» **EXERCISE INSTRUCTIONS**: Copy out the records precisely, omitting pictures.

(Object change listings)
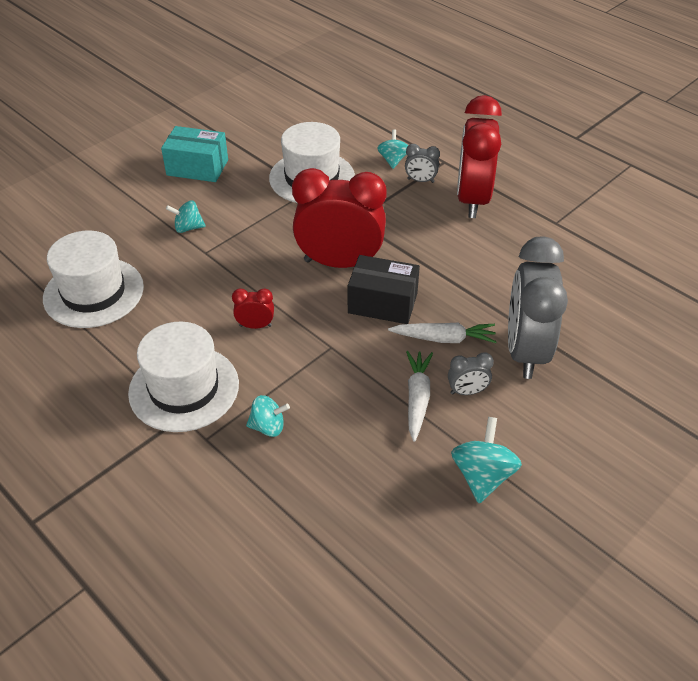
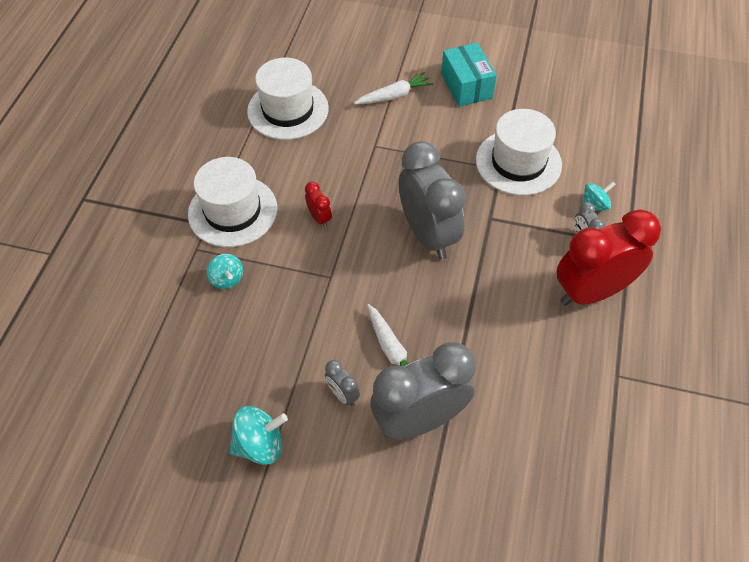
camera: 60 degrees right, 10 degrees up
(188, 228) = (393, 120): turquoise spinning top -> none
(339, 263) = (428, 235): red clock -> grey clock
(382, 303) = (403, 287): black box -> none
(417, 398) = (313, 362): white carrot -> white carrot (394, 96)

» **RESULT BELOW**:
camera: 60 degrees right, 10 degrees up
(188, 228) = (393, 120): turquoise spinning top -> none
(339, 263) = (428, 235): red clock -> grey clock
(382, 303) = (403, 287): black box -> none
(417, 398) = (313, 362): white carrot -> white carrot (394, 96)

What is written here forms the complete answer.